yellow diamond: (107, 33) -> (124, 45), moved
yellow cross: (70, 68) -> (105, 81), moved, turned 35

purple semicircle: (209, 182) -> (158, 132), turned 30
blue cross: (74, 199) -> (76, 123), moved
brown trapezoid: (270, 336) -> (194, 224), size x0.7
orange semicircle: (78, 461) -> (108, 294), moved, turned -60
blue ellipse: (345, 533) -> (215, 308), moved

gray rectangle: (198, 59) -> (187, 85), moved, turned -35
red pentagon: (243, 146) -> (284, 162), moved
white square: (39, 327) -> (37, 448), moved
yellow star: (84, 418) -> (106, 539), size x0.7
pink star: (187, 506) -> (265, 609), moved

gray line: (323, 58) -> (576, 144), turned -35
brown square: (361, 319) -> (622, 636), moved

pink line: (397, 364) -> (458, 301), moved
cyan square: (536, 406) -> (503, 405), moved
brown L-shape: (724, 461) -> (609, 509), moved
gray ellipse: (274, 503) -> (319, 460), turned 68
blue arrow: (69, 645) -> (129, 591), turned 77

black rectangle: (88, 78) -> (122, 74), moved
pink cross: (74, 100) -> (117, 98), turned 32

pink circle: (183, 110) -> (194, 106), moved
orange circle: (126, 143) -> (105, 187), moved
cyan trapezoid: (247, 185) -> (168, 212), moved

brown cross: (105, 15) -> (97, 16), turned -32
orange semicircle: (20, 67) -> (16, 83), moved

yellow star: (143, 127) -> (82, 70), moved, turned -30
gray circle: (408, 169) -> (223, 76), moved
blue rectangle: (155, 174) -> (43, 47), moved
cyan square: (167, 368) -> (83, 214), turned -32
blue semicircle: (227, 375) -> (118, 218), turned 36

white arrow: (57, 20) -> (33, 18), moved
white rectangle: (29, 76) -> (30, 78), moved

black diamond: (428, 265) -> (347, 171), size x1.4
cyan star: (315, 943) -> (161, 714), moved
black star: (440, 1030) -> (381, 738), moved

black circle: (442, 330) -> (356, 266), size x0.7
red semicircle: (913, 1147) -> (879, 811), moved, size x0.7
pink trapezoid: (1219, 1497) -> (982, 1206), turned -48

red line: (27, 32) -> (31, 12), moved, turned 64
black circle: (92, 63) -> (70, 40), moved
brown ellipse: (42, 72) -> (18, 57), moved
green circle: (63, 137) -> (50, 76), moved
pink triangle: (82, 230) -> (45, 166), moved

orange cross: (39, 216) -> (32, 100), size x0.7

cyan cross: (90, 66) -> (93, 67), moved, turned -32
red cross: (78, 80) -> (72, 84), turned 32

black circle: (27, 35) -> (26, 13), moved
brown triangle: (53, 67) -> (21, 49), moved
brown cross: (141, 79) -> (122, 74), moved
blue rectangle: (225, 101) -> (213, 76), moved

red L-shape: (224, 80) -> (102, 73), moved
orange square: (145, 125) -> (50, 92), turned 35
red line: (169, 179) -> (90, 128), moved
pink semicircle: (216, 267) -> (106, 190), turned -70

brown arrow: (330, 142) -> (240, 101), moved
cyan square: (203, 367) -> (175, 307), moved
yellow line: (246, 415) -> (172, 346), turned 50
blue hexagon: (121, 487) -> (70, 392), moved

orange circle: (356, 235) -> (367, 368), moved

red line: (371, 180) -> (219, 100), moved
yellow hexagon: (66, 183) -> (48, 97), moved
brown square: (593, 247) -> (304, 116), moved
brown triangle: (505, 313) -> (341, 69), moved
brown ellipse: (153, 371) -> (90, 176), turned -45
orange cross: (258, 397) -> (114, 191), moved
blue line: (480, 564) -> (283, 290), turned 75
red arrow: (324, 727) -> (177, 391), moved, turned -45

**ACTIVITY**
Go through the entries above and copy each line with "pink" in it.

**ANSWER FOR THE TASK**
pink star: (187, 506) -> (265, 609), moved
pink line: (397, 364) -> (458, 301), moved
pink cross: (74, 100) -> (117, 98), turned 32
pink circle: (183, 110) -> (194, 106), moved
pink trapezoid: (1219, 1497) -> (982, 1206), turned -48
pink triangle: (82, 230) -> (45, 166), moved
pink semicircle: (216, 267) -> (106, 190), turned -70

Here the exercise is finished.